(Exercise) Beginning with the line that holds "blue brick H6:H7" and ending with the last line below, please copy every line exactly, add nothing, and leave out the pictures.

Object change listings:

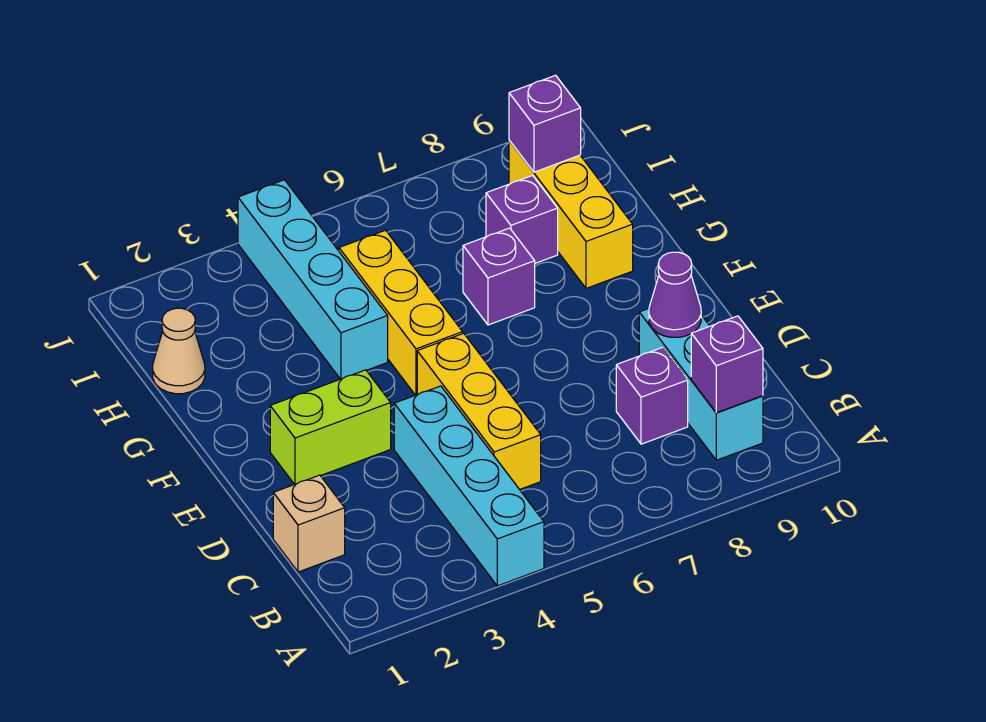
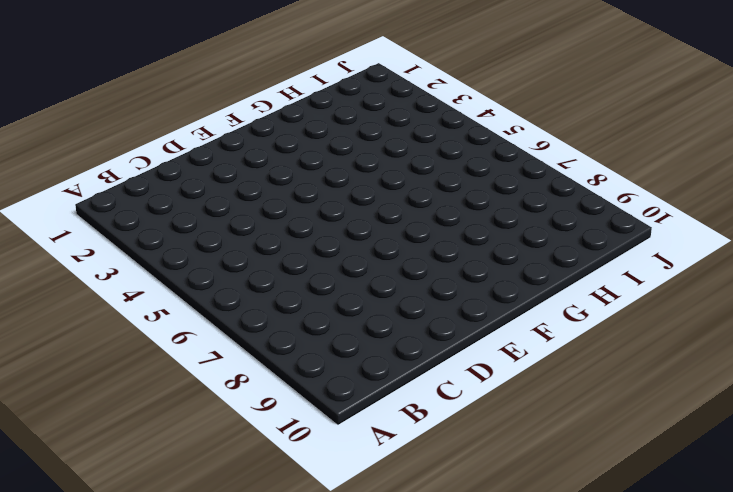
none -> cyan brick A4:D4 level 1
none -> cyan brick B9:D9 level 1
none -> tan brick C1 level 1

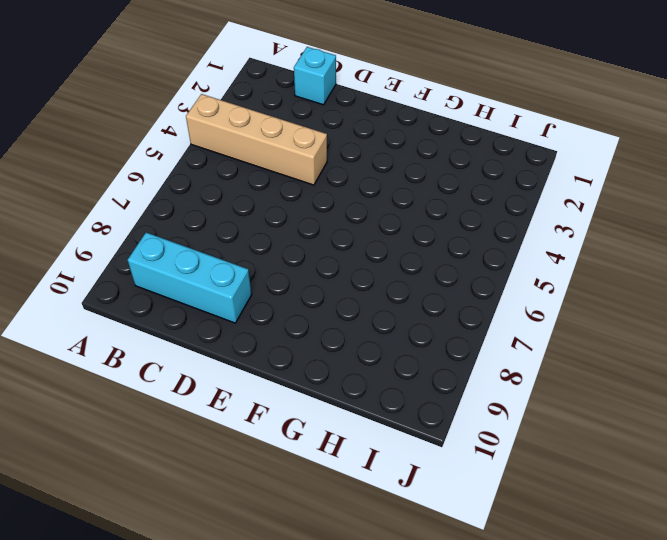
tan brick A4:D4 level 1 -> cyan brick A4:D4 level 1
cyan brick C1 level 1 -> tan brick C1 level 1
none -> yellow brick C5:E5 level 1
none -> purple brick C8 level 1
none -> lime brick E2:E3 level 1

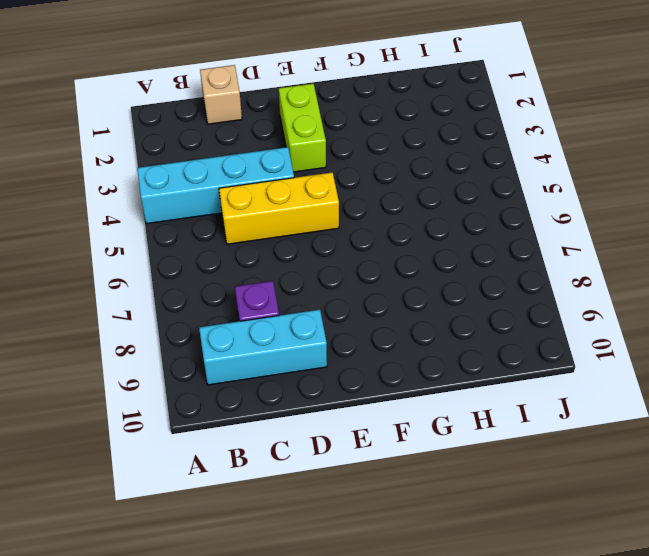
none -> yellow brick F5:H5 level 1
none -> cyan brick G4:J4 level 1
none -> purple brick G7 level 1

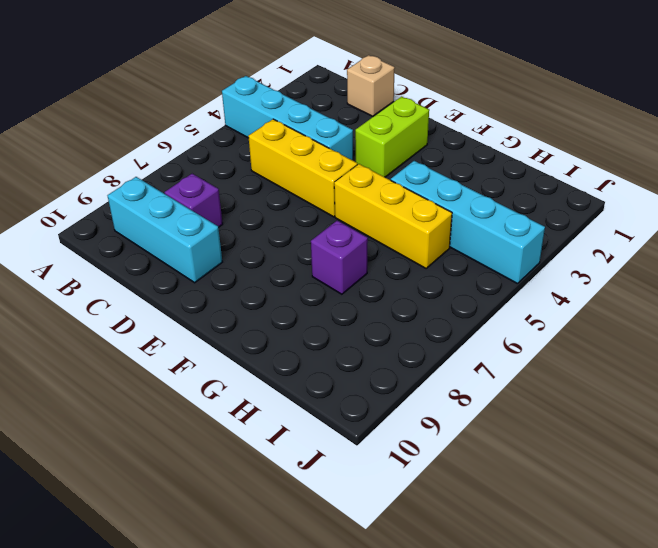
none -> yellow brick G9:I9 level 1
none -> tan cone H1 level 1
none -> purple brick H8 level 1

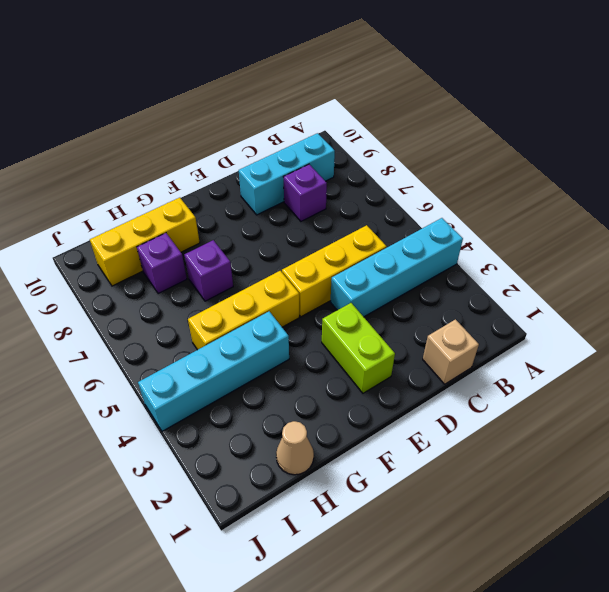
none -> purple brick B9 level 2
none -> purple cone D9 level 2
none -> purple brick I9 level 2

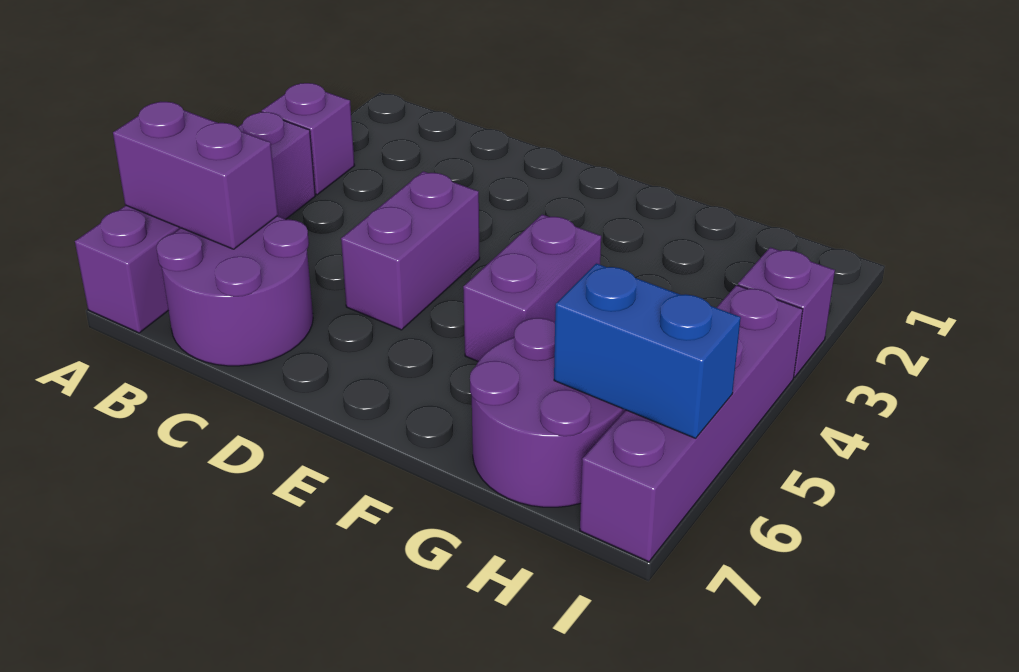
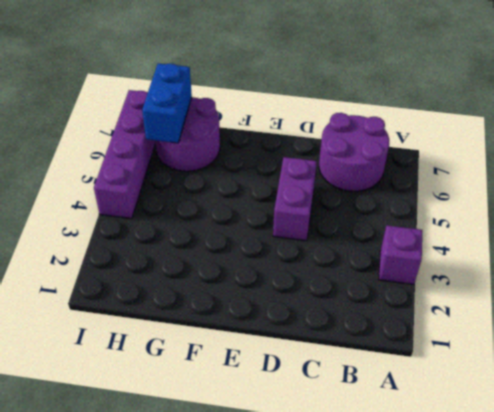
blue brick H6:H7 level 2 -> blue brick H6:I6 level 2
none -> purple brick A4:A7 level 1
none -> purple brick F4:F5 level 1

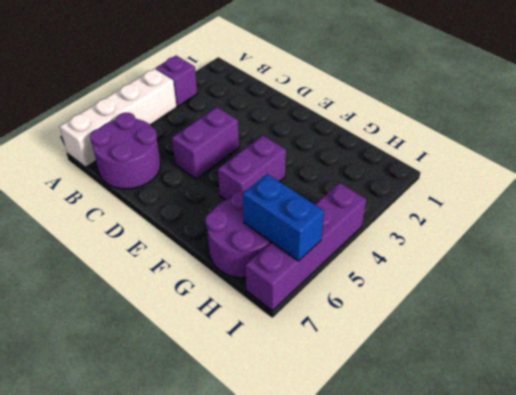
white brick A4:A7 level 1 -> purple brick A4:A7 level 1
none -> purple brick I3 level 1
none -> purple brick A6:B6 level 2

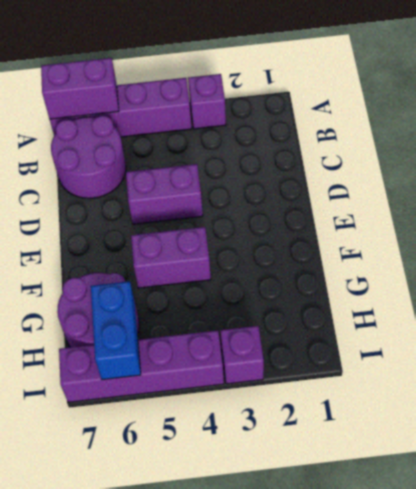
purple brick A6:A7 level 2 -> purple brick A6:B6 level 2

(Response area)
blue brick H6:H7 level 2 -> blue brick H6:I6 level 2
none -> purple brick A4:A7 level 1
none -> purple brick F4:F5 level 1

white brick A4:A7 level 1 -> purple brick A4:A7 level 1
none -> purple brick I3 level 1
none -> purple brick A6:B6 level 2

purple brick A6:A7 level 2 -> purple brick A6:B6 level 2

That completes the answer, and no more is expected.